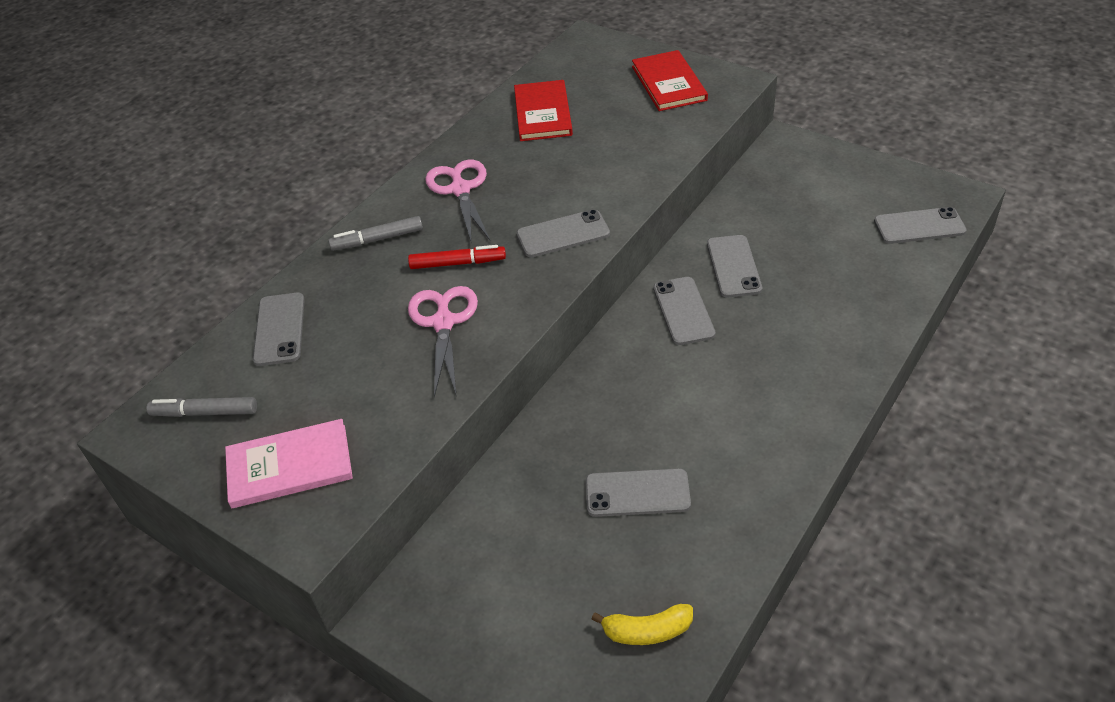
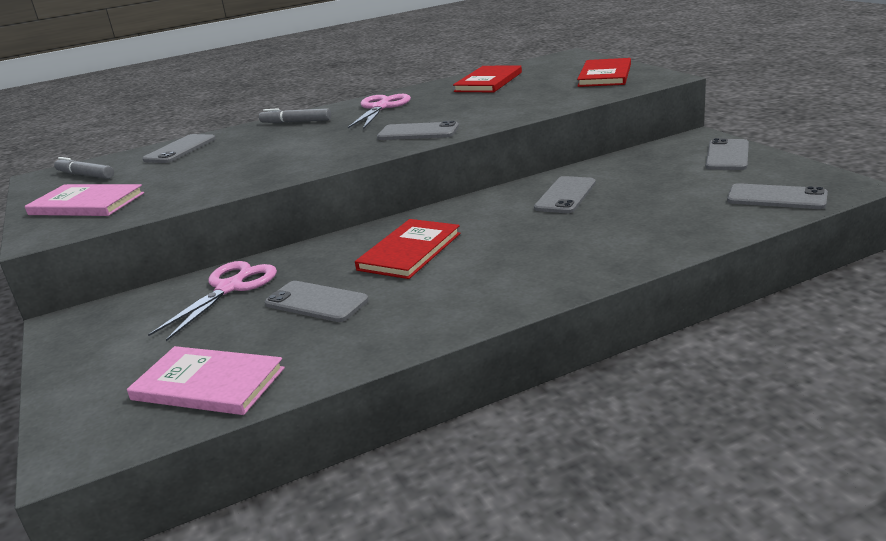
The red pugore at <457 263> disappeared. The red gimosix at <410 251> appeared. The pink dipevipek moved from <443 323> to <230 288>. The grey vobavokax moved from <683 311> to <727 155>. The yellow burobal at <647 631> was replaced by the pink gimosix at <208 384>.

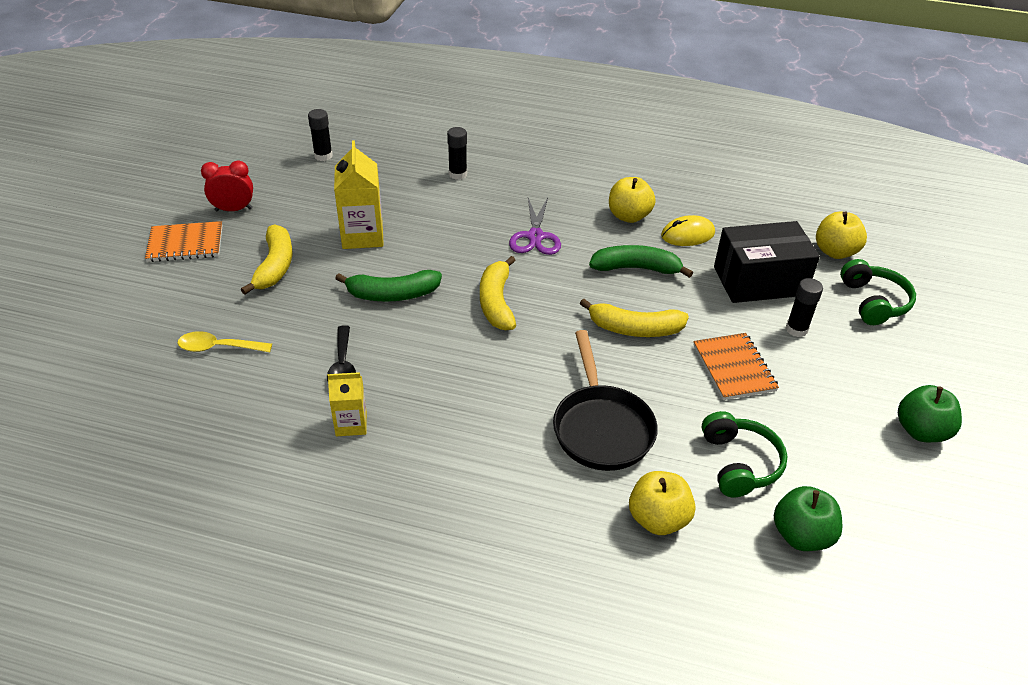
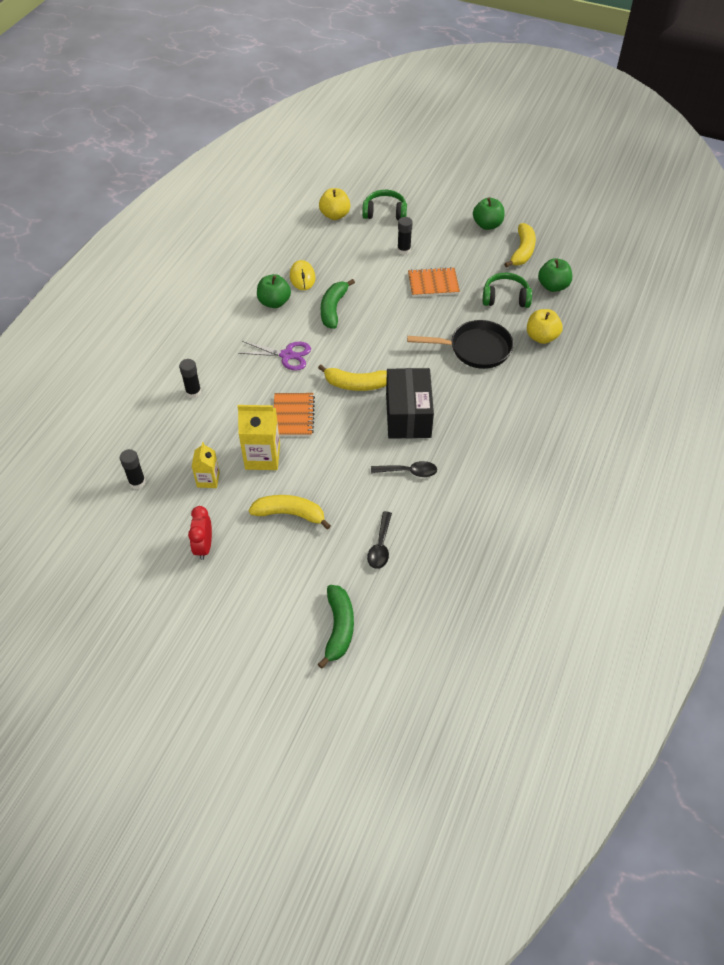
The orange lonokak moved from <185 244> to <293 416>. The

* * *

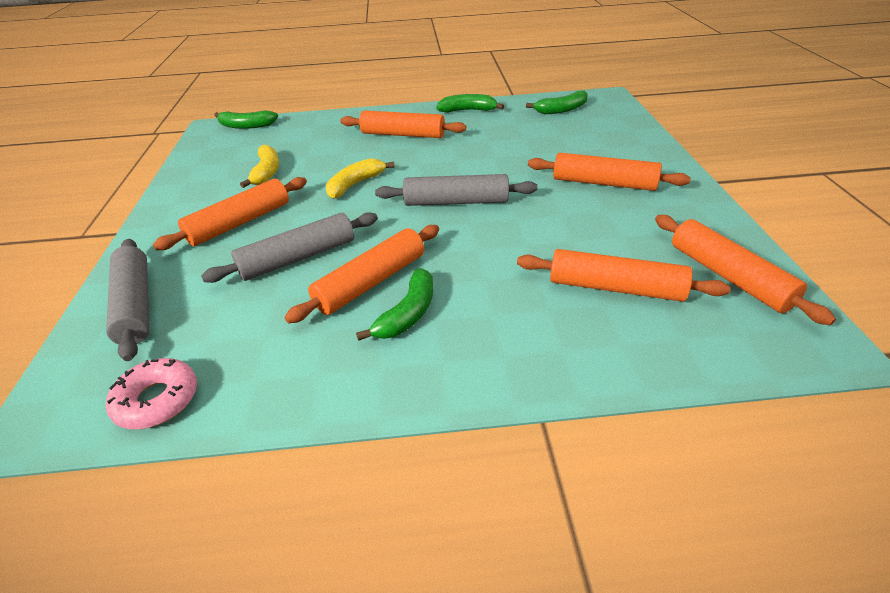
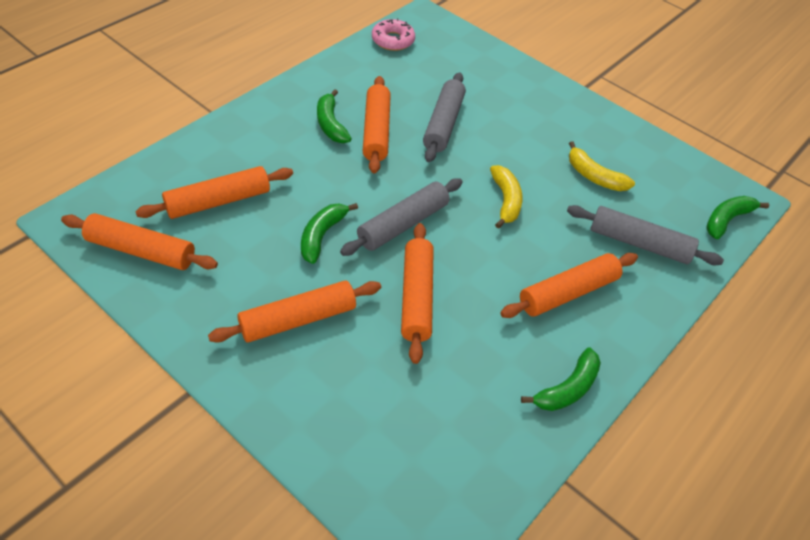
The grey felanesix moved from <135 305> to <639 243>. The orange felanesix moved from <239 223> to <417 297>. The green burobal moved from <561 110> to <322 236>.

...

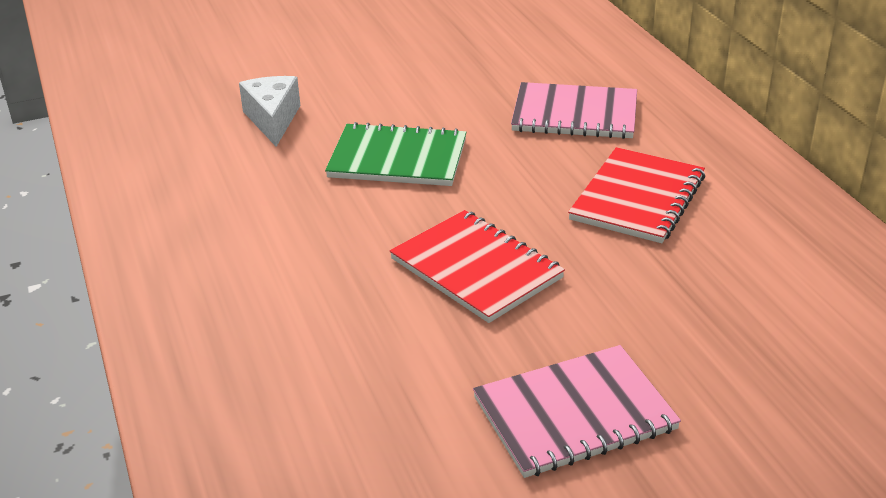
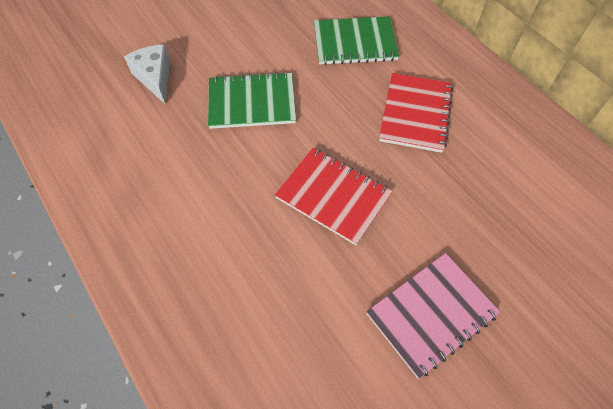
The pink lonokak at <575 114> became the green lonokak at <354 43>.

● Exercise
Those lines of the records above that run from the one containing "The red pugore" through the one containing "The orange lonokak" should be returned exactly, with no pictures among them.

● Answer to this problem
The red pugore at <457 263> disappeared. The red gimosix at <410 251> appeared. The pink dipevipek moved from <443 323> to <230 288>. The grey vobavokax moved from <683 311> to <727 155>. The yellow burobal at <647 631> was replaced by the pink gimosix at <208 384>.

The orange lonokak moved from <185 244> to <293 416>. The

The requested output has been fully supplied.